## Exercise instructions
Check every line of the material below for the string "STEPPER". State how many lines have it.

## Input records
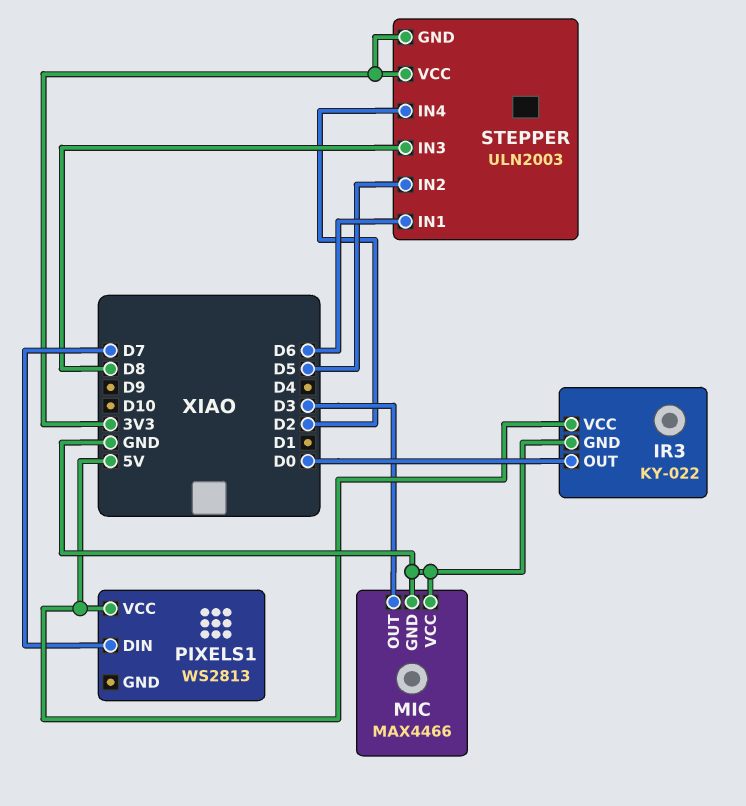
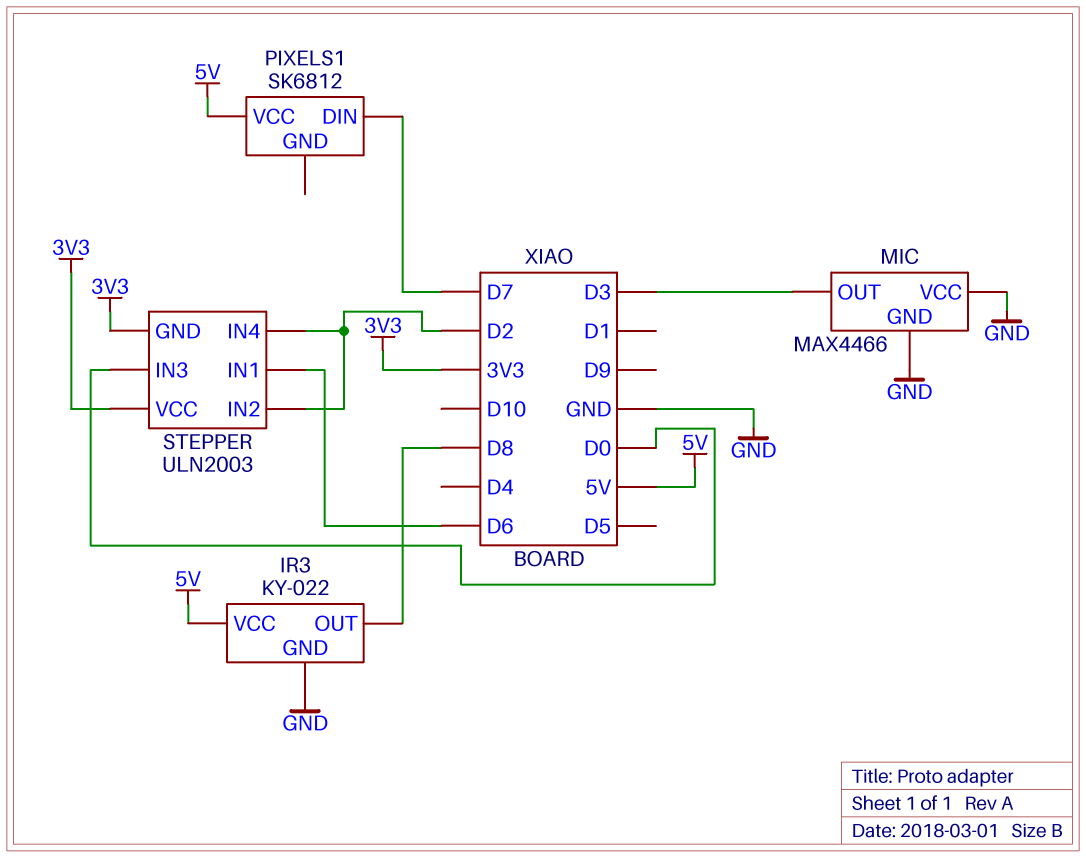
IR3 pin OUT: D0 -> D8
PIXELS1: WS2813 -> SK6812
STEPPER pin IN2: D5 -> D2
STEPPER pin IN3: D8 -> D0

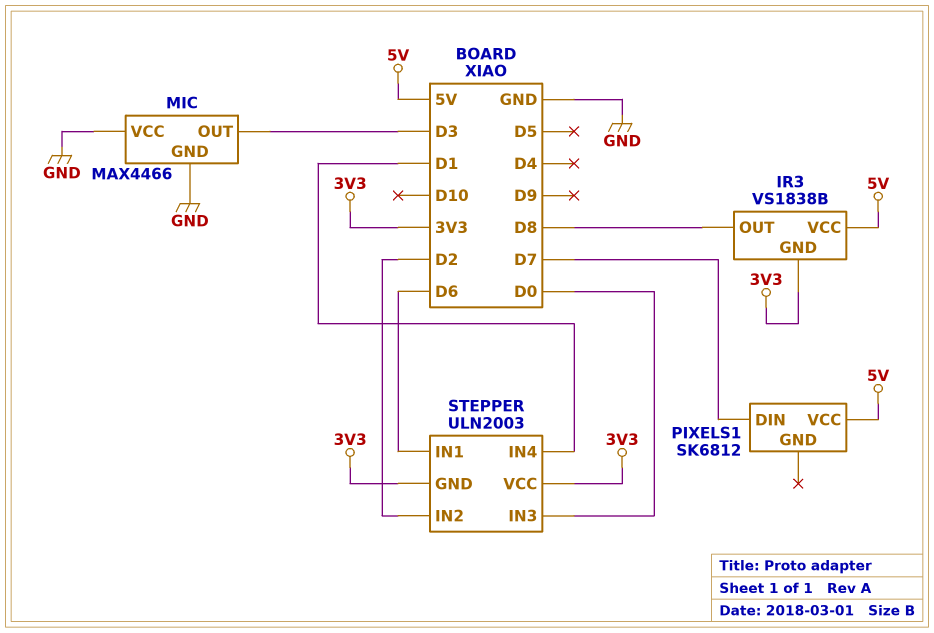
IR3: KY-022 -> VS1838B
IR3 pin GND: GND -> 3V3
STEPPER pin IN4: D2 -> D1

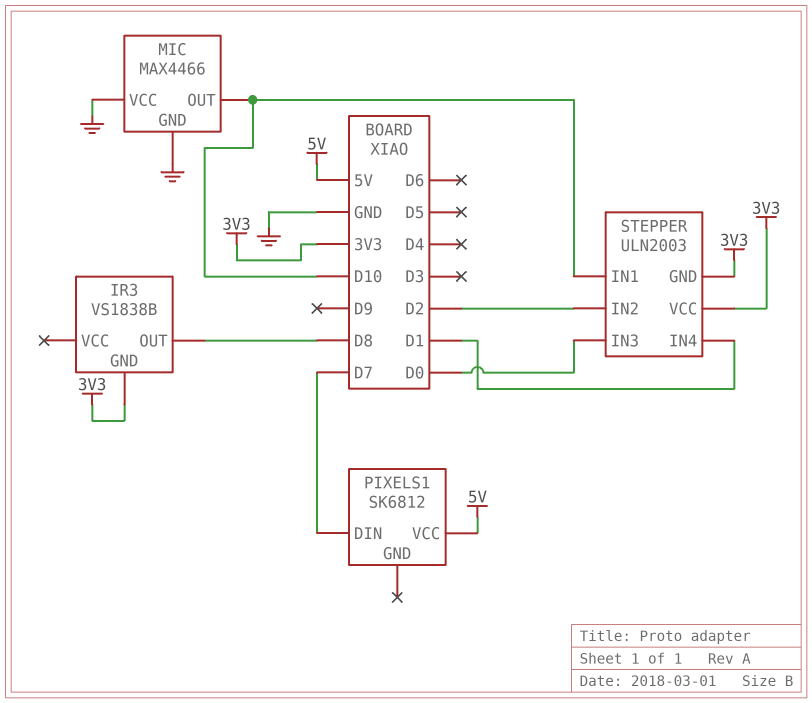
IR3 pin VCC: 5V -> none
MIC pin OUT: D3 -> D10
STEPPER pin IN1: D6 -> D10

## Answer to the problem
4